(Data entries)

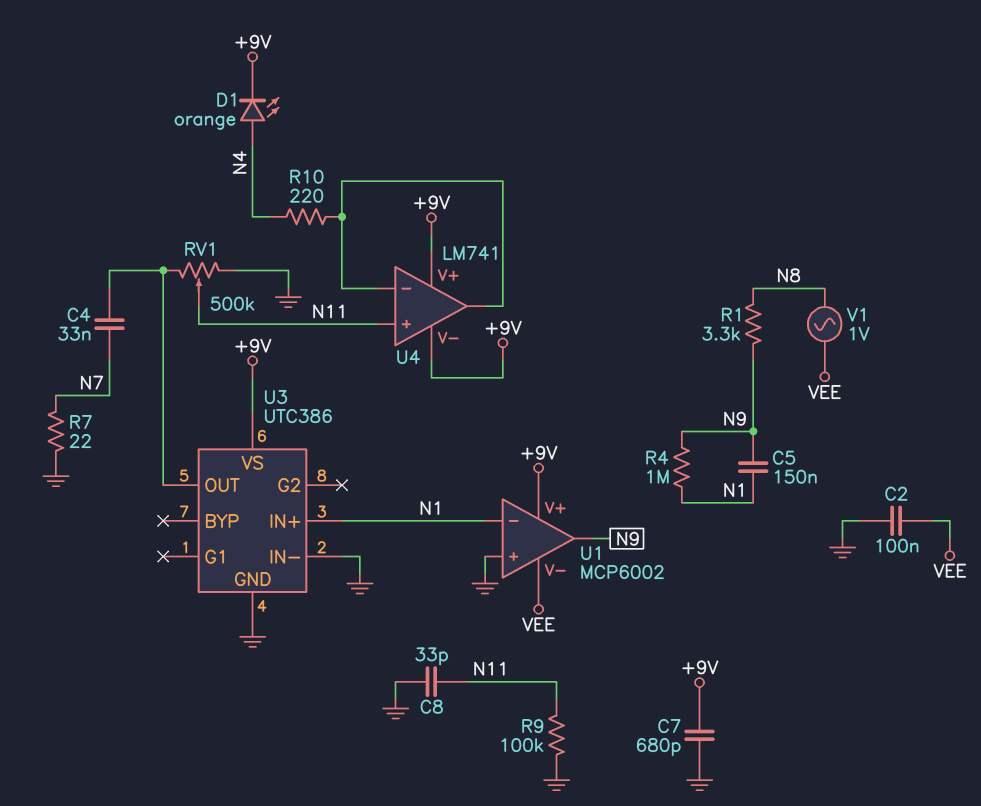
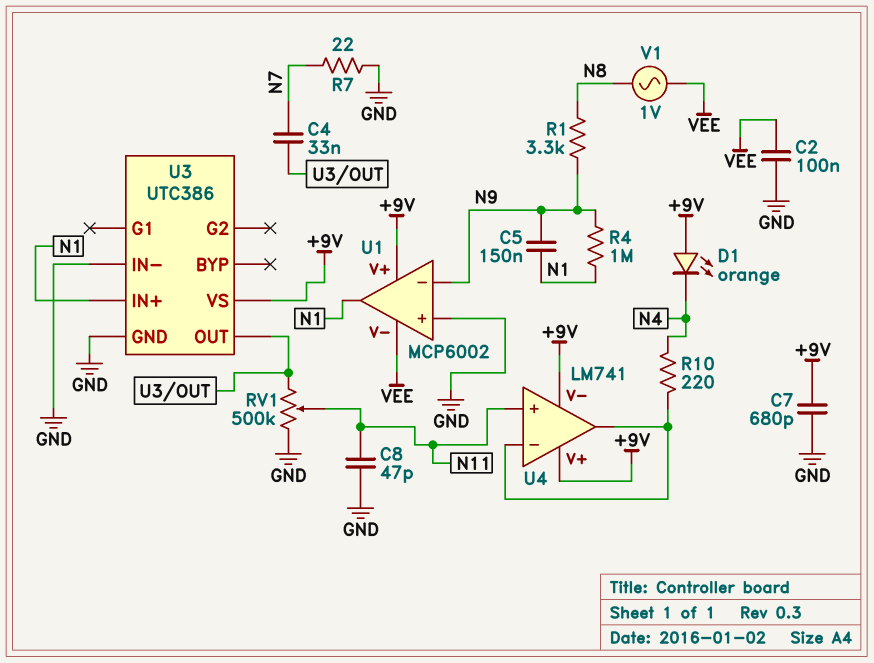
C8: 33pF (GND, N11) -> 47pF (GND, N11)
D1: LED orange (A N4, K +9V) -> LED orange (A +9V, K N4)
R9: 100k (GND, N11) -> none
U1 pin in-: N1 -> N9
U1 pin out: N9 -> N1

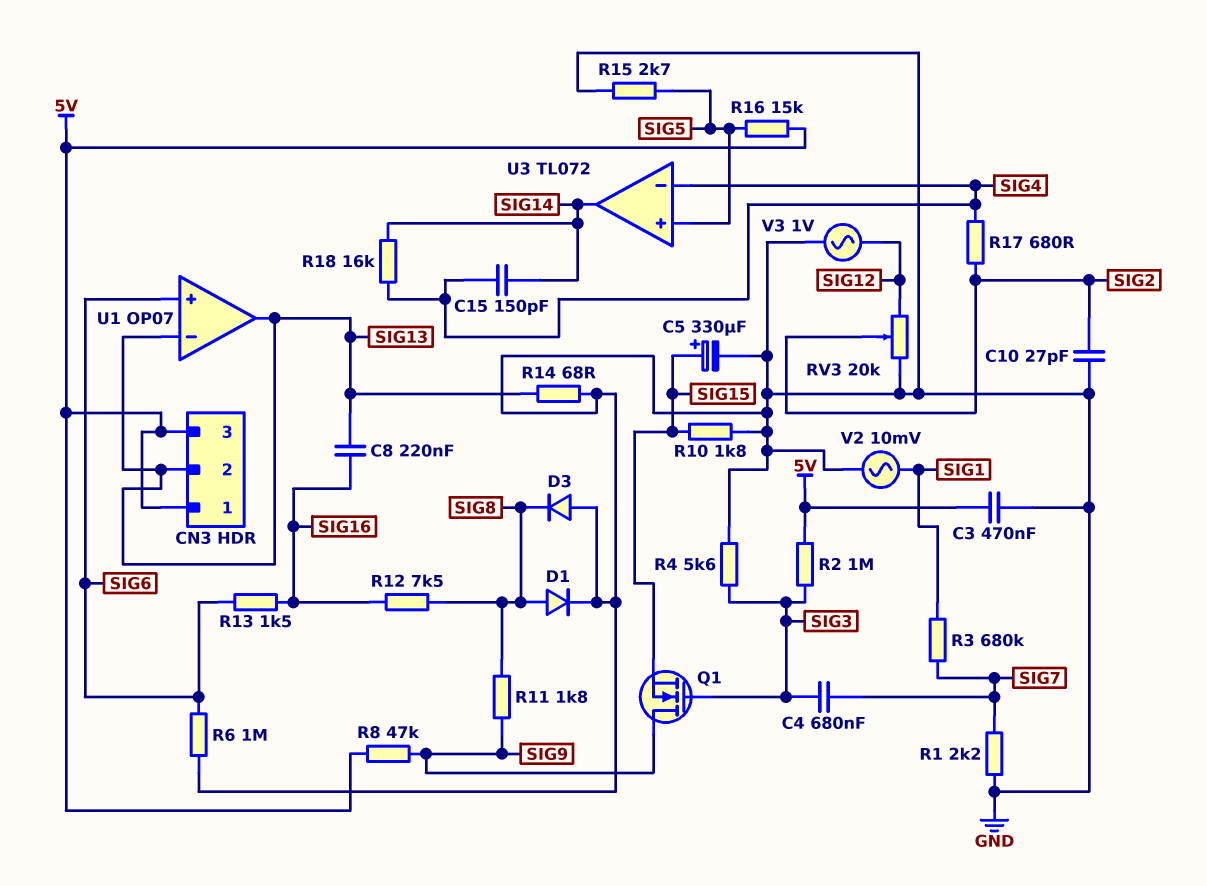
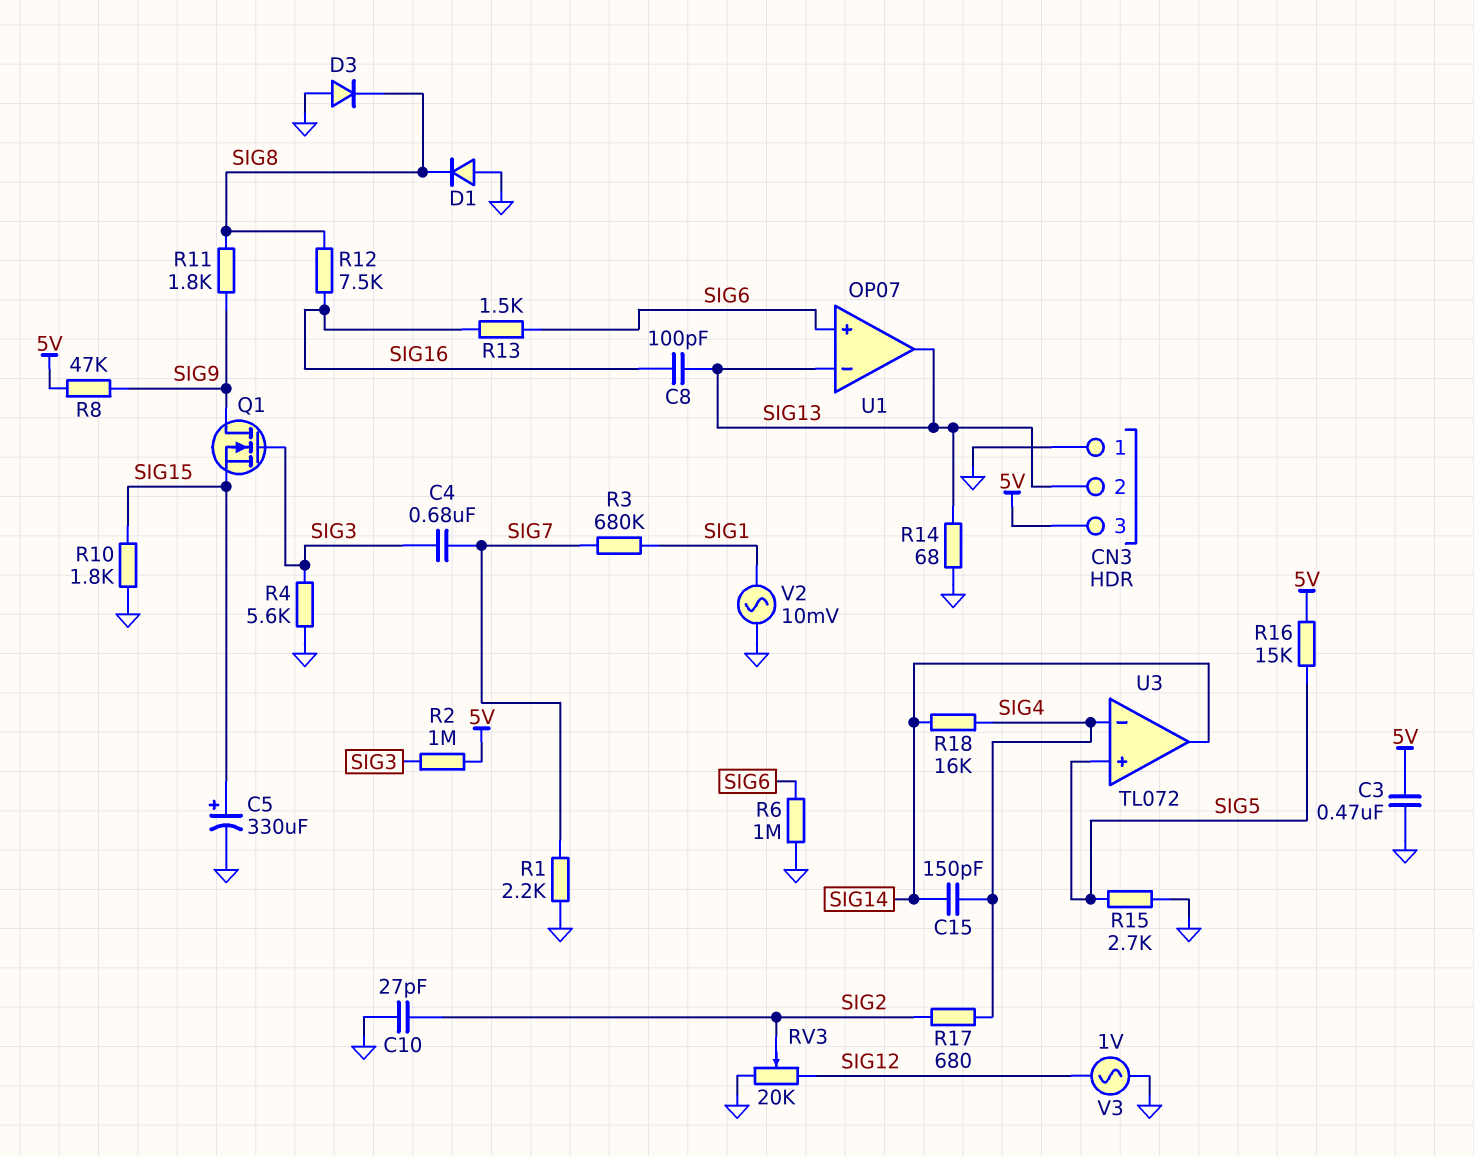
C8: 220nF (SIG13, SIG16) -> 100pF (SIG13, SIG16)
CN3 pin 1: 5V -> GND
D1: diode (A SIG8, K GND) -> diode (A GND, K SIG8)

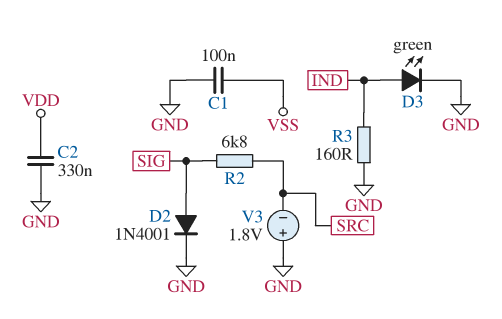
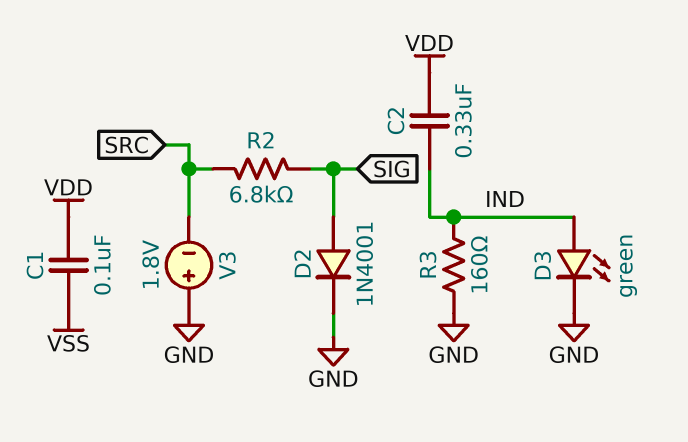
C1: 100nF (GND, VSS) -> 100nF (VDD, VSS)
C2: 330nF (GND, VDD) -> 330nF (IND, VDD)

**Work task**
Your task is to retype the lines running from the one that contains "CN3 pin 1: 5V -> GND" through the end of the records, and nothing else. Pictures are not part of the copy.

**Exercise response**
CN3 pin 1: 5V -> GND
D1: diode (A SIG8, K GND) -> diode (A GND, K SIG8)

C1: 100nF (GND, VSS) -> 100nF (VDD, VSS)
C2: 330nF (GND, VDD) -> 330nF (IND, VDD)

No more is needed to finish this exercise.